**WHAT YOU HAVE TO DO:** What is wanted is the line holding "none -> tan 2x3 brick [296,181,415,302]" and every later line through the end of the entries, set down exactly.

**SOURCE DATA:**
+---+

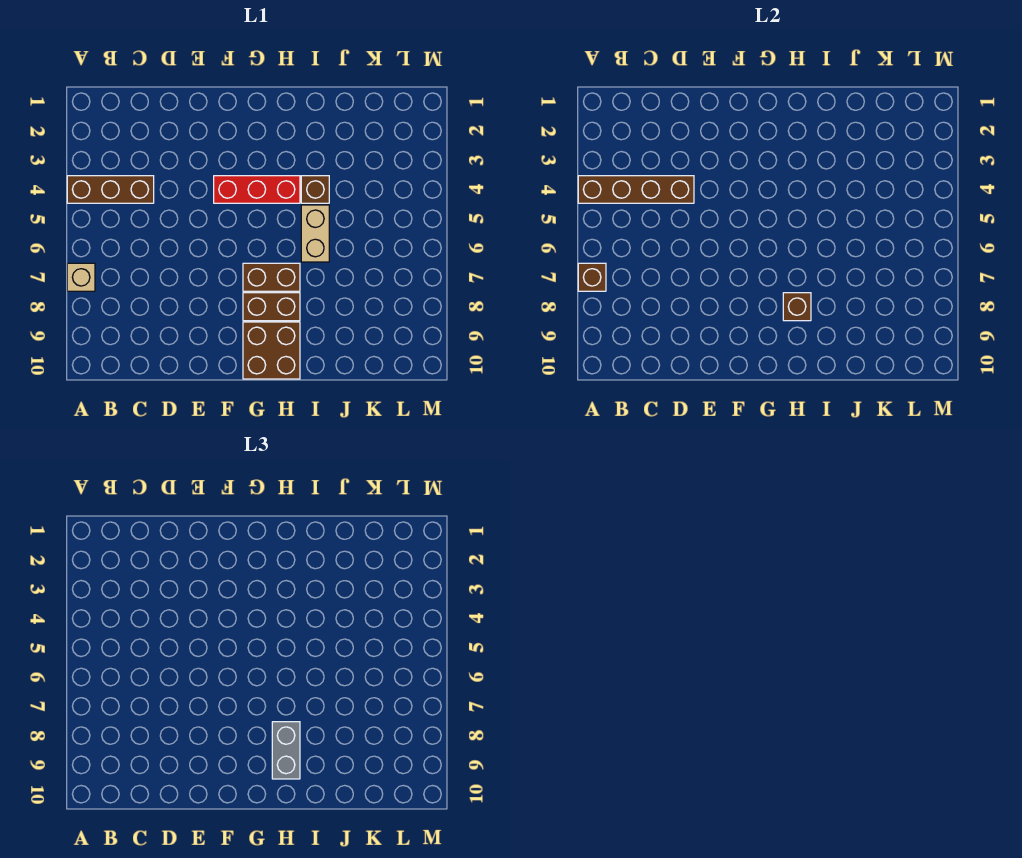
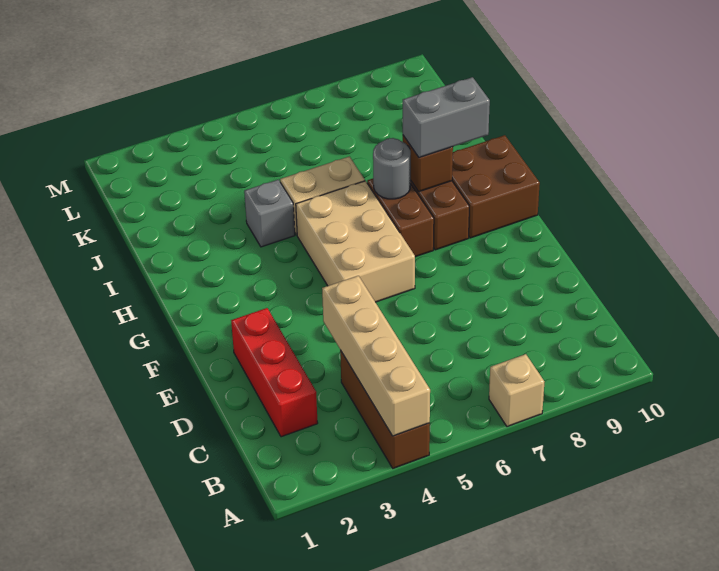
brown 1x4 brick [578,176,694,203] -> tan 1x4 brick [322,276,430,436]
brown 1x1 brick [578,263,606,291] -> none
red 1x3 brick [214,176,300,203] -> red 1x3 brick moved to [231,308,318,437]
none -> tan 2x3 brick [296,181,415,302]
none -> grey 1x1 round brick [373,138,411,199]
brown 1x1 brick [301,176,329,203] -> grey 1x1 brick [244,180,295,247]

+---+

**WRITTEN RESPONSE:**
none -> tan 2x3 brick [296,181,415,302]
none -> grey 1x1 round brick [373,138,411,199]
brown 1x1 brick [301,176,329,203] -> grey 1x1 brick [244,180,295,247]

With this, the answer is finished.